*Activity:* Which lines of the entries contain the string "none"? Please find them and copy them.

Supplied entries START

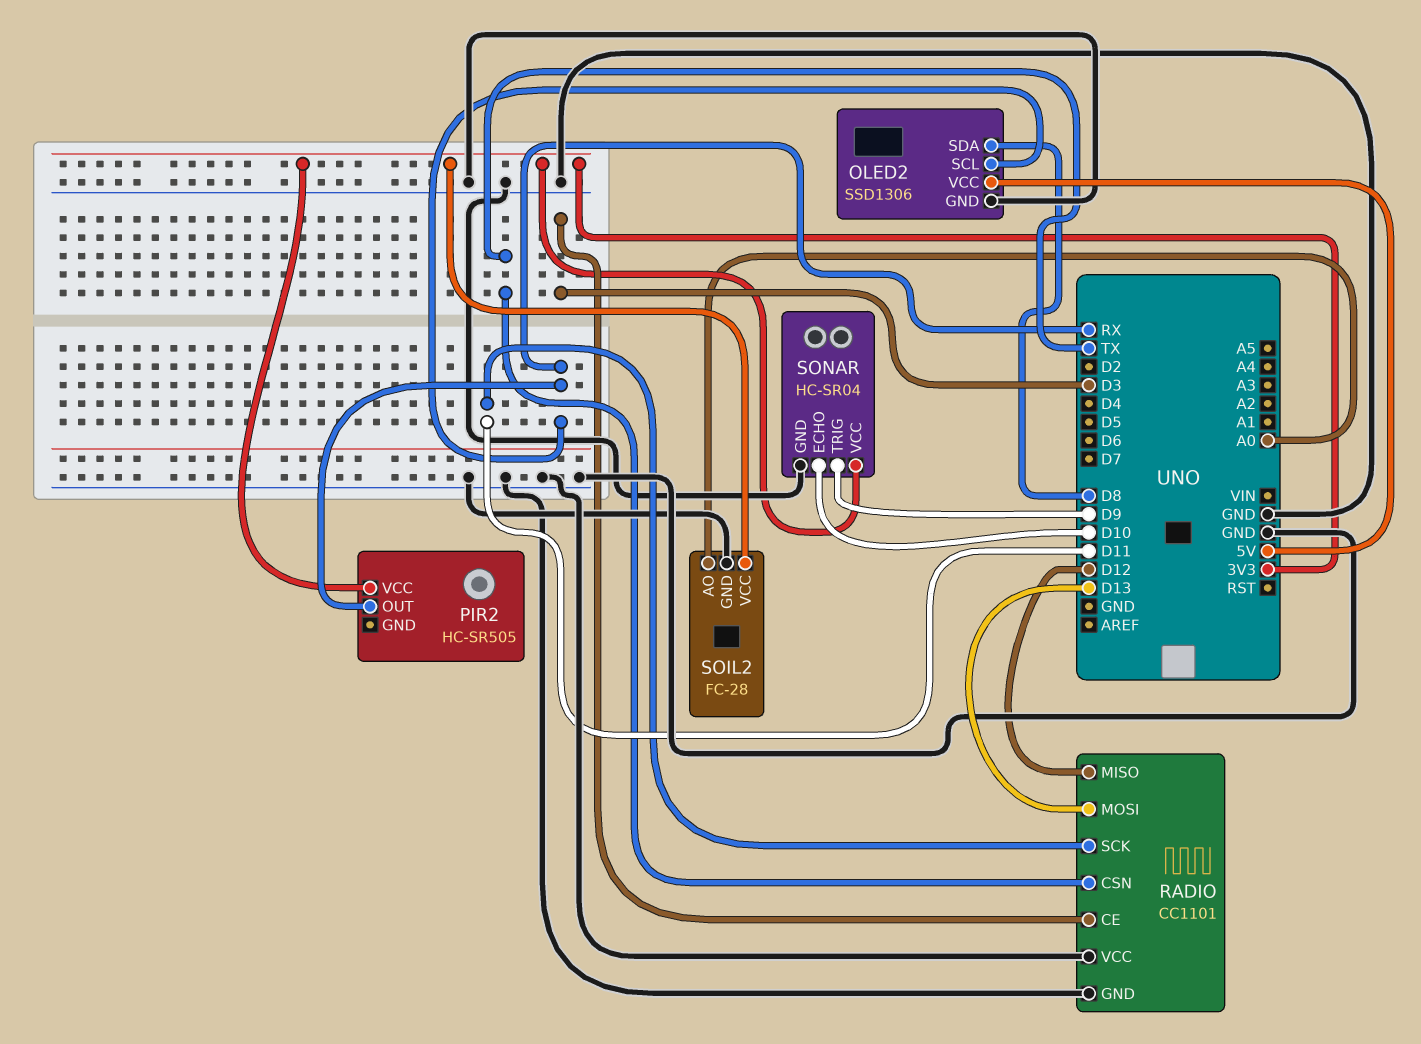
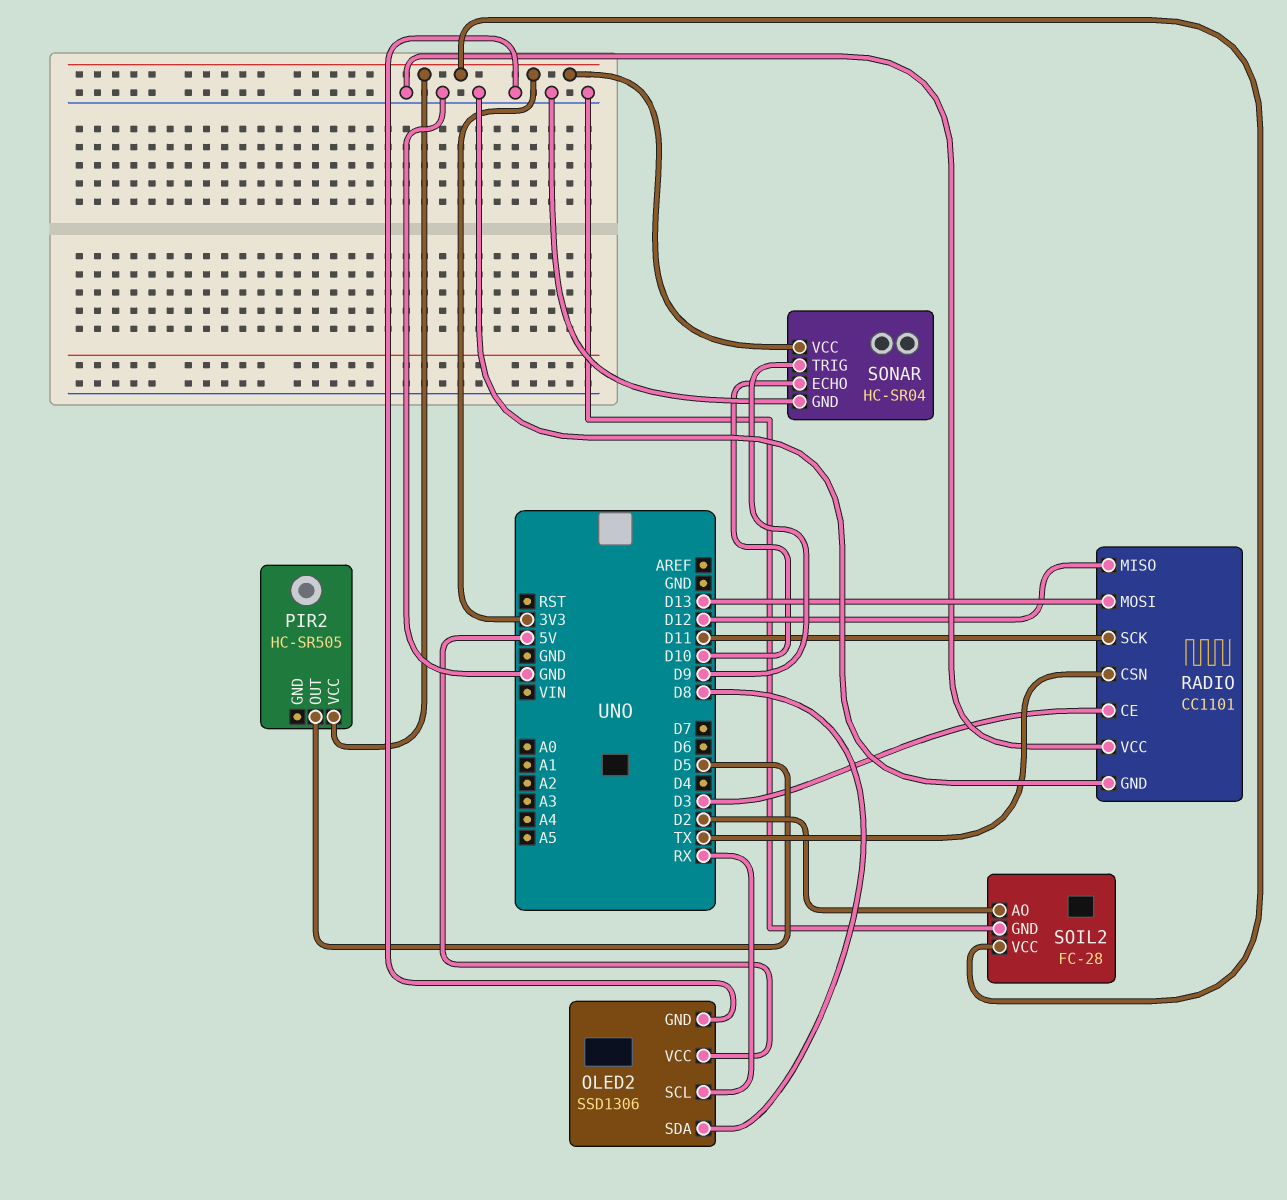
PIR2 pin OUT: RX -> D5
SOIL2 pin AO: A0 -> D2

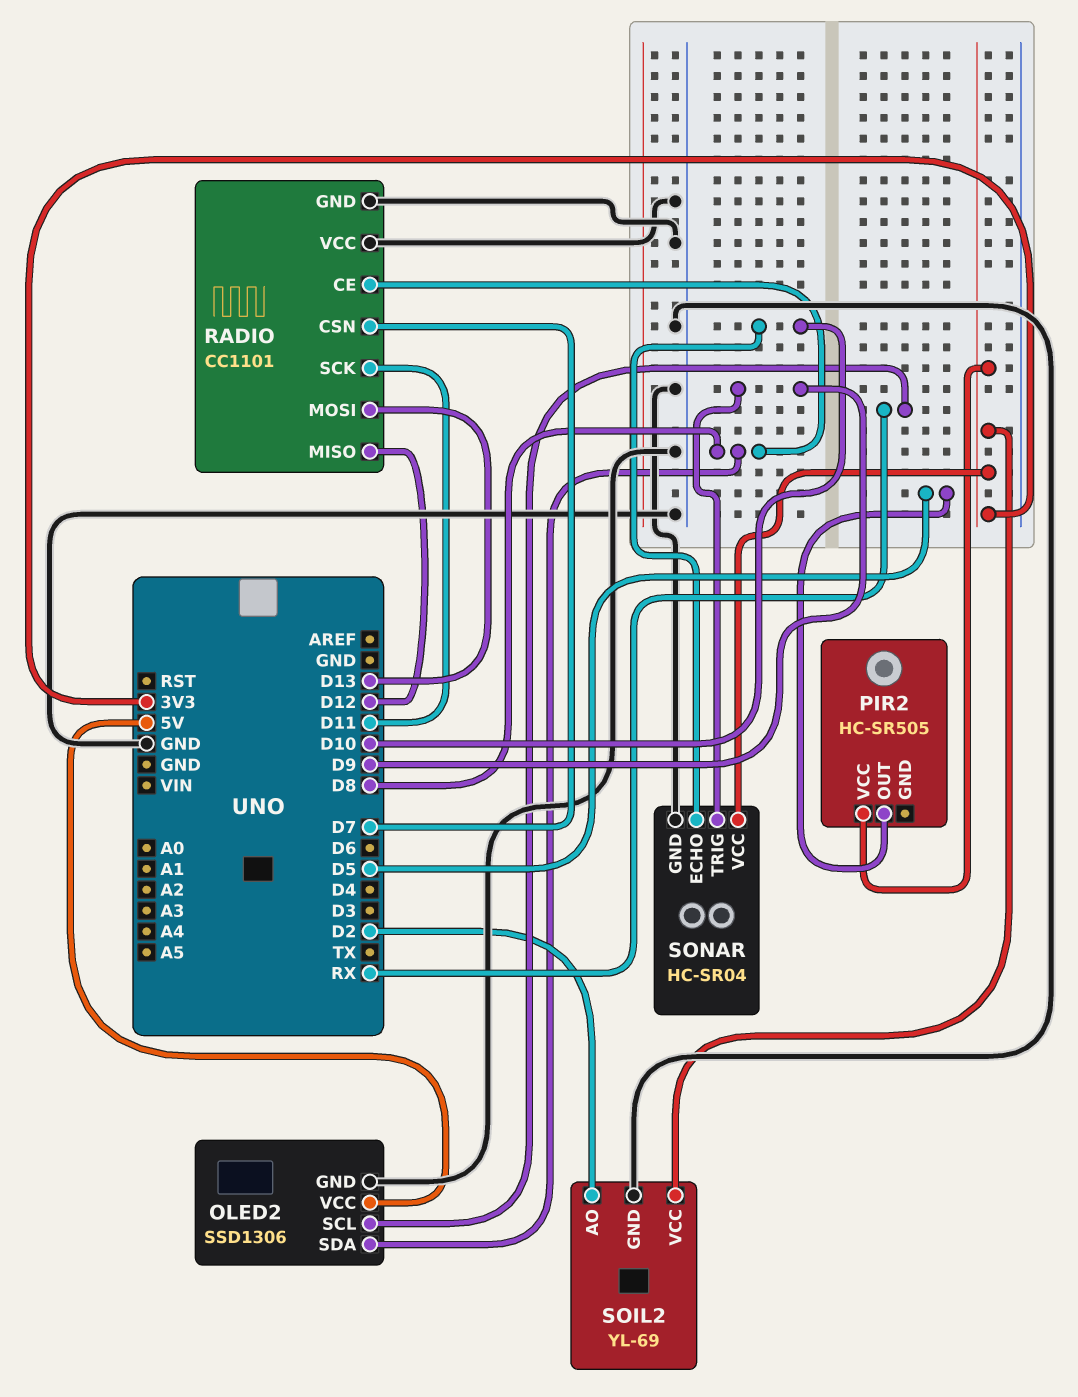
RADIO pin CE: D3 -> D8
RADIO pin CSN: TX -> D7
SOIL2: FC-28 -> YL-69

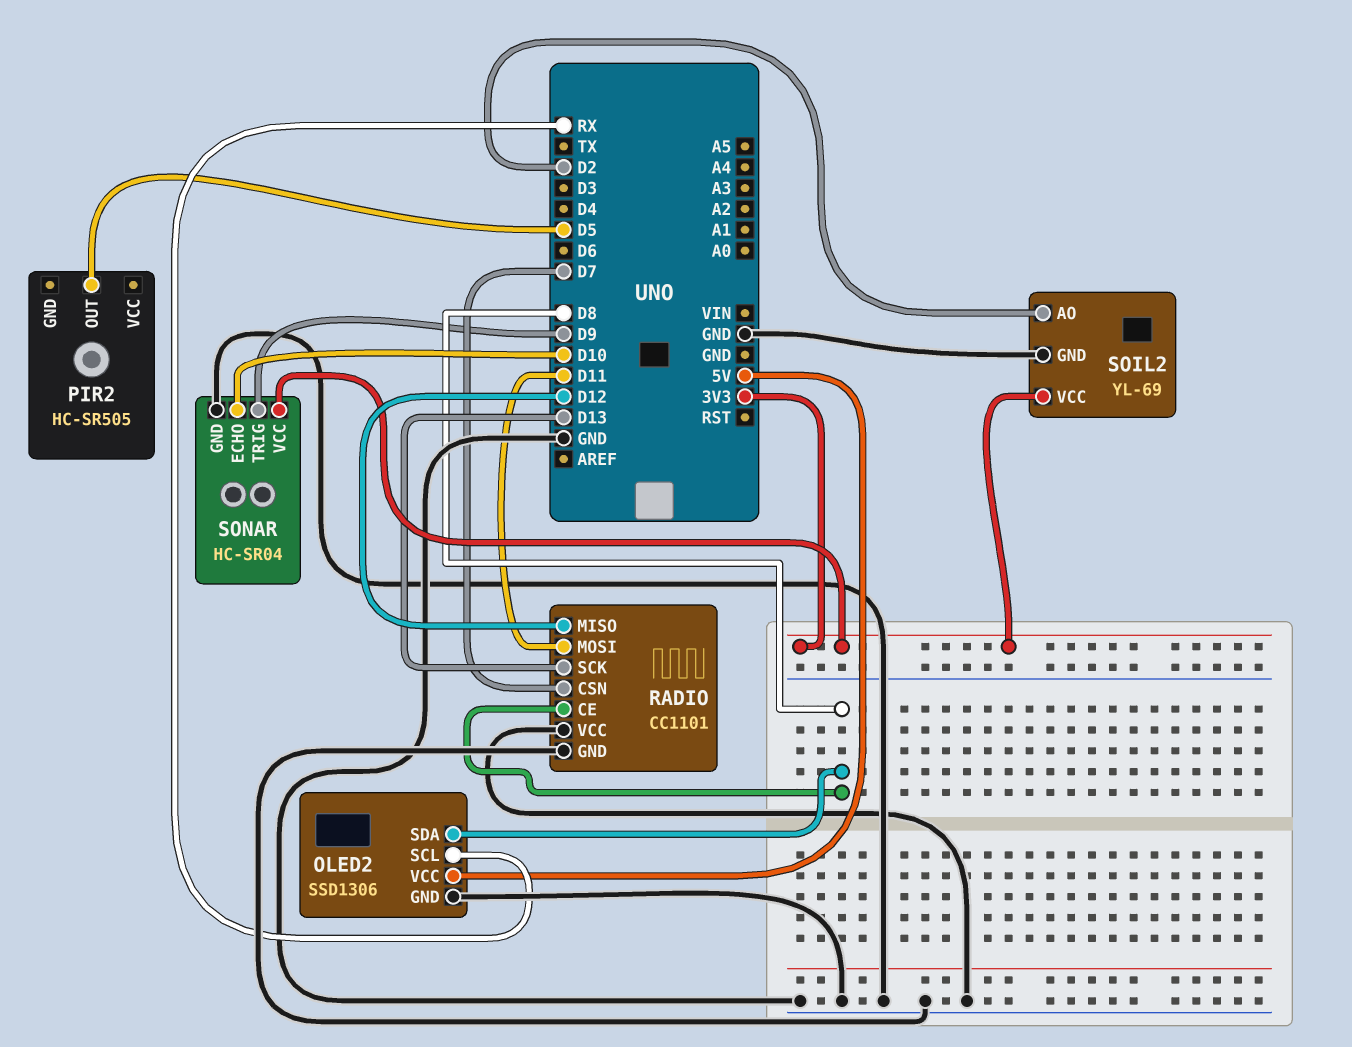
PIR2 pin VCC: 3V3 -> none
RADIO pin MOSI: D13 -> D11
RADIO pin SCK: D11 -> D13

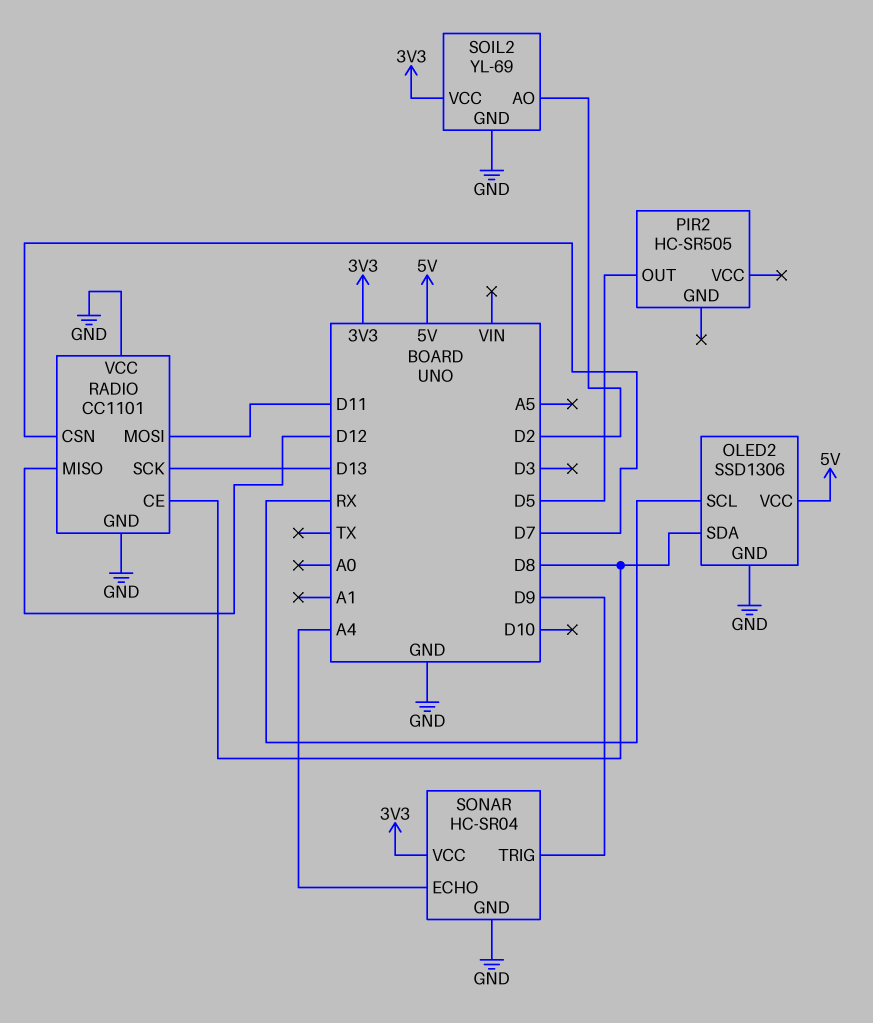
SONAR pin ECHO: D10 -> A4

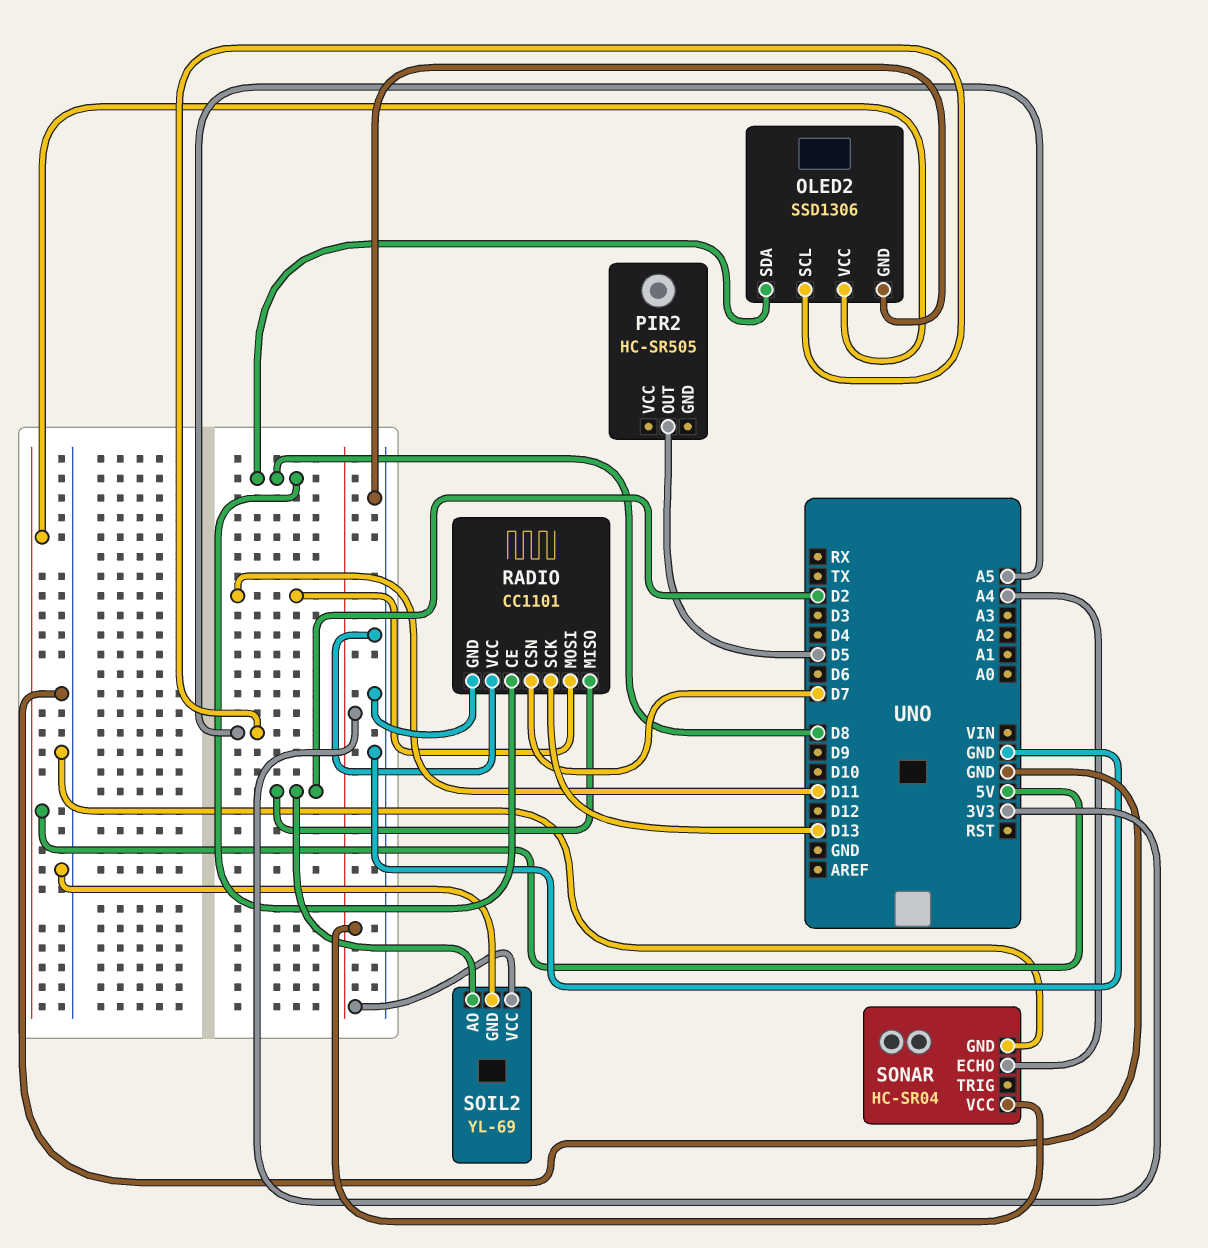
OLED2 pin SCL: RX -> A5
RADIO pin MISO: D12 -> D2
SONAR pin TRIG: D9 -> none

Supplied entries END

*Answer:*
PIR2 pin VCC: 3V3 -> none
SONAR pin TRIG: D9 -> none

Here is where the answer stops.